> [Study material]:
== Segment start ==
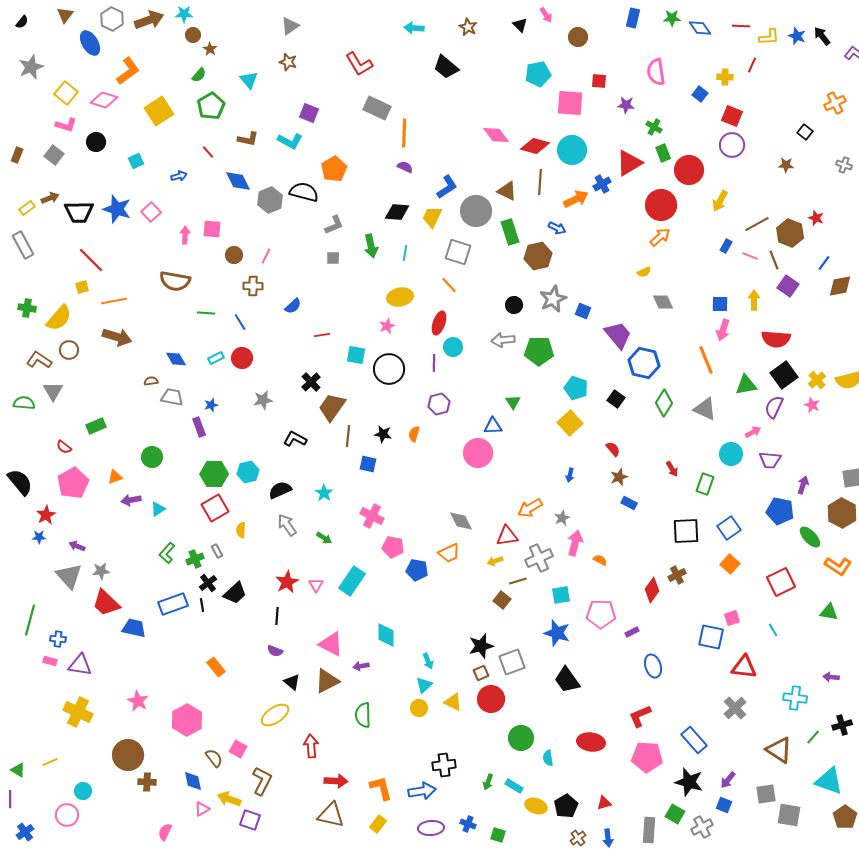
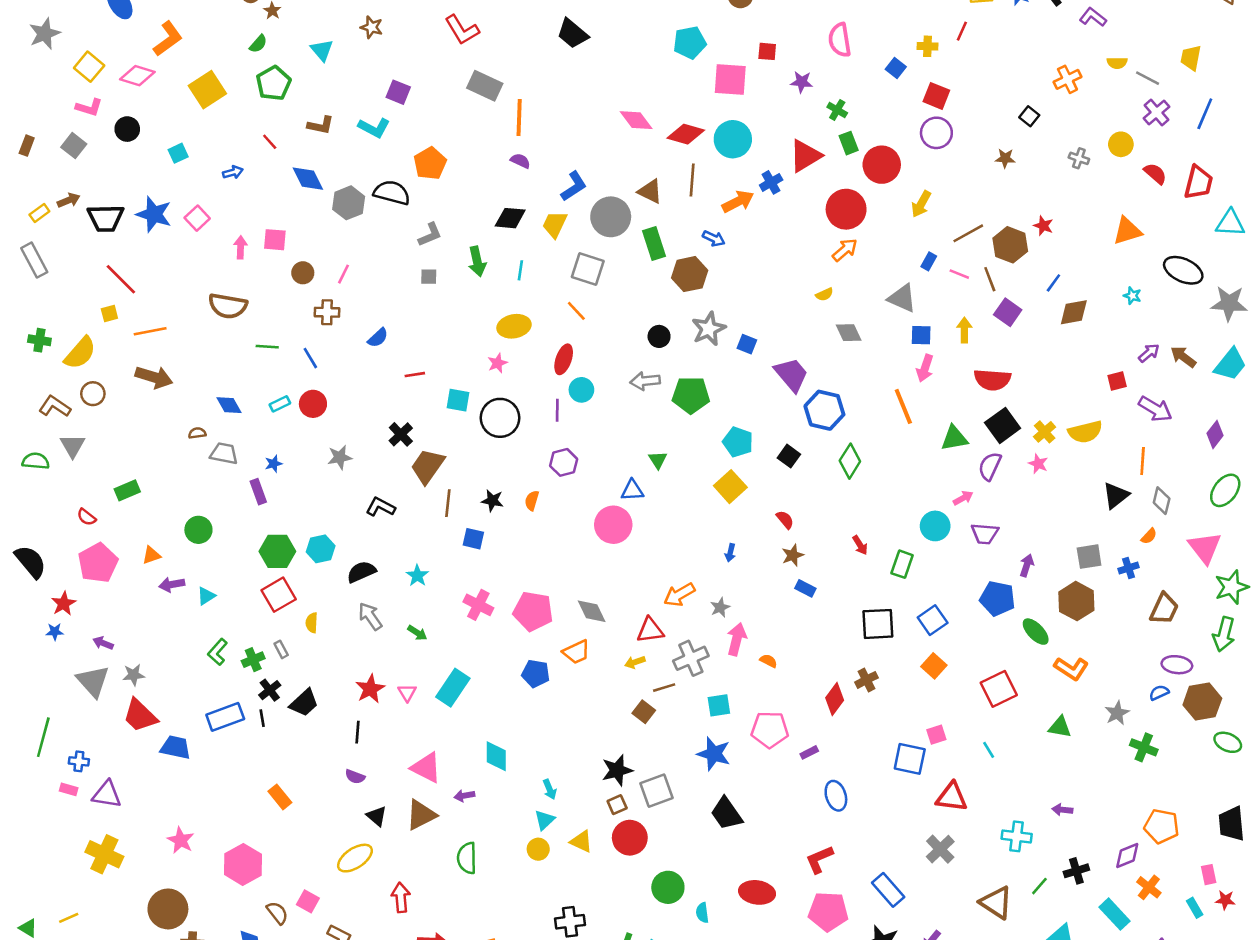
gray triangle: (705, 409) -> (902, 298), moved
pink pentagon: (393, 547) -> (533, 611), moved, size x1.4

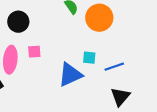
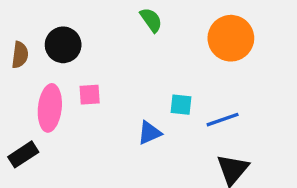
orange circle: (99, 18) -> (231, 38), moved
blue triangle: (70, 75) -> (149, 133), size x0.6

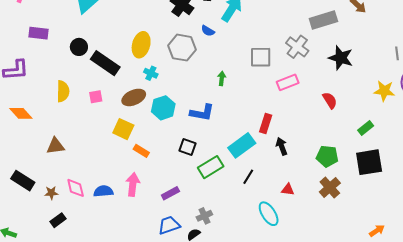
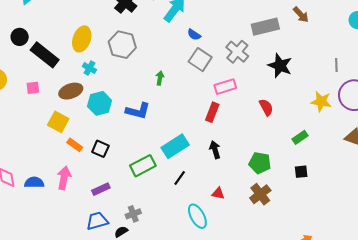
blue semicircle: (208, 31) -> (194, 35), moved
gray square: (261, 57) -> (200, 60), turned 30
red rectangle: (266, 123) -> (212, 112), moved
black square: (188, 147) -> (100, 149), moved
black square: (369, 162) -> (301, 172), size x0.5

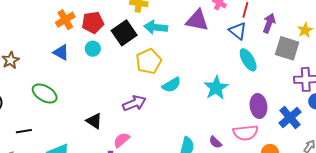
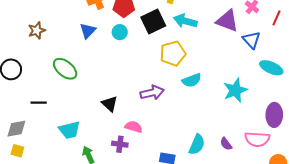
blue triangle: (238, 31) -> (251, 40), moved
blue triangle: (61, 52) -> (88, 31), turned 36
cyan ellipse: (248, 60) -> (271, 68), turned -45
pink semicircle: (121, 140) -> (134, 127), turned 48

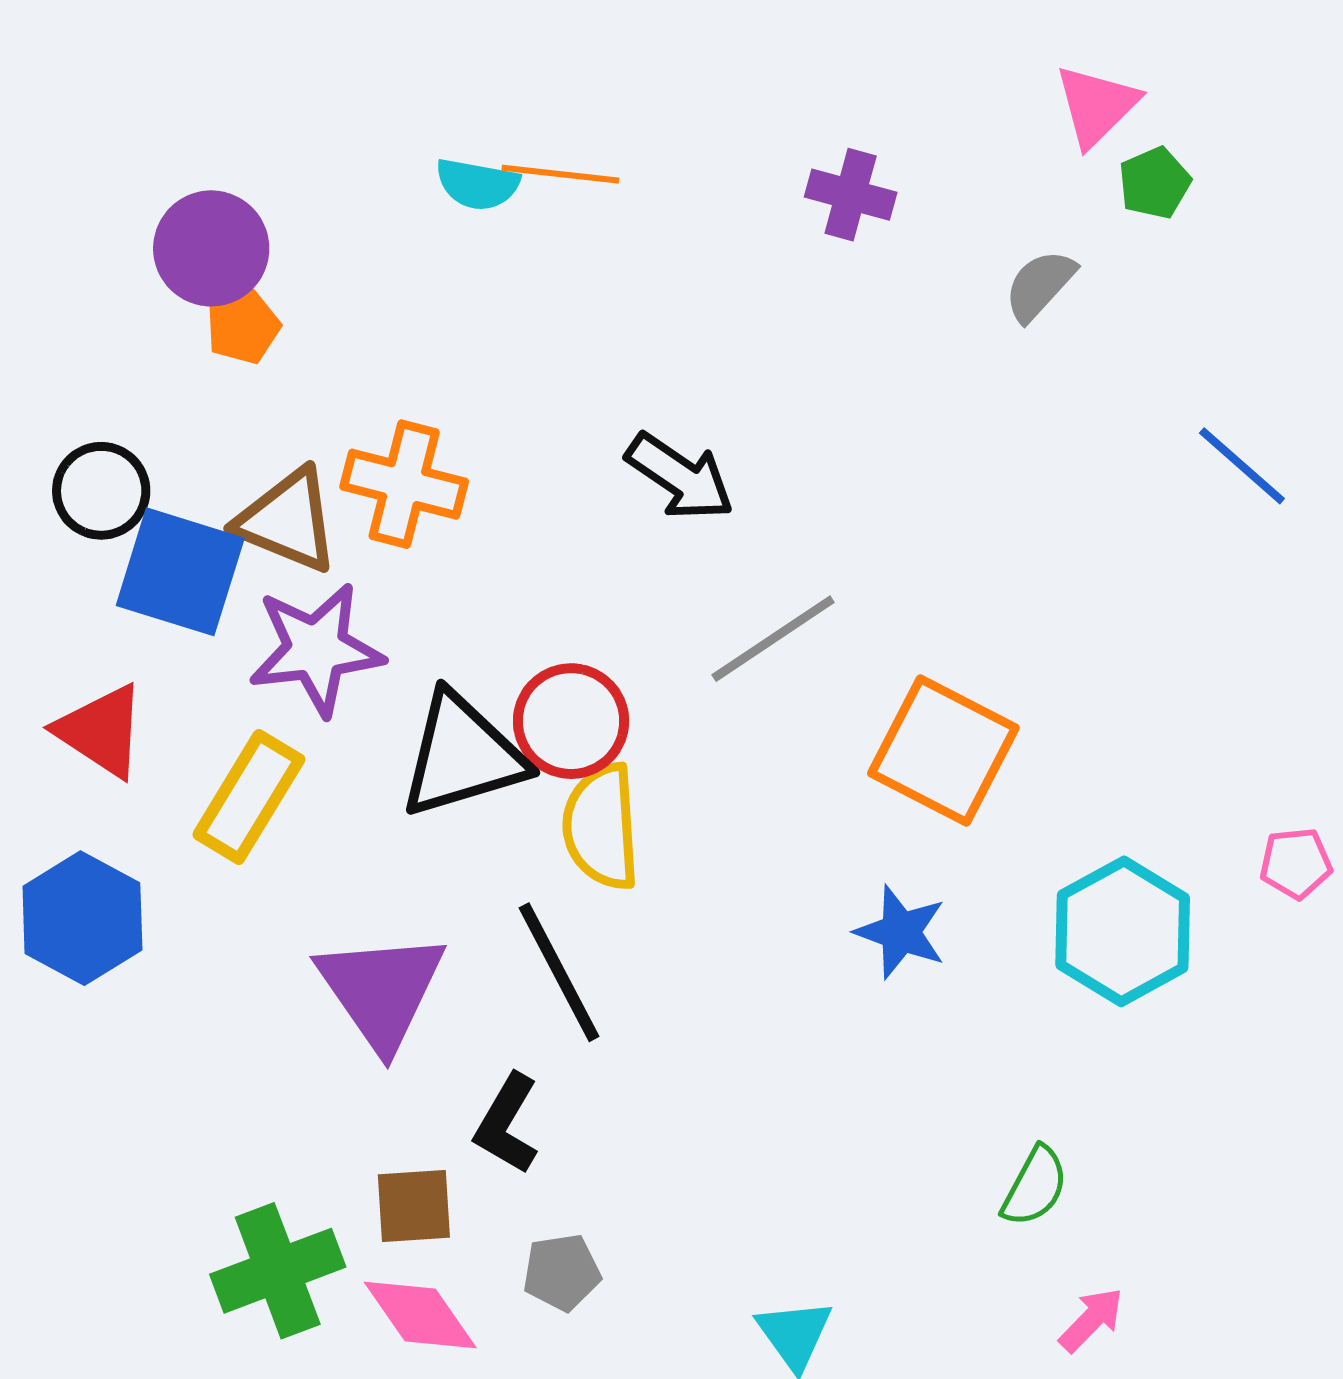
== Segment end ==
> [Assignment]: Print the records above again exactly. Leave out the images.

> [Result of this exercise]:
gray triangle: (705, 409) -> (902, 298), moved
pink pentagon: (393, 547) -> (533, 611), moved, size x1.4

orange circle: (99, 18) -> (231, 38), moved
blue triangle: (70, 75) -> (149, 133), size x0.6

blue semicircle: (208, 31) -> (194, 35), moved
gray square: (261, 57) -> (200, 60), turned 30
red rectangle: (266, 123) -> (212, 112), moved
black square: (188, 147) -> (100, 149), moved
black square: (369, 162) -> (301, 172), size x0.5

blue triangle: (238, 31) -> (251, 40), moved
blue triangle: (61, 52) -> (88, 31), turned 36
cyan ellipse: (248, 60) -> (271, 68), turned -45
pink semicircle: (121, 140) -> (134, 127), turned 48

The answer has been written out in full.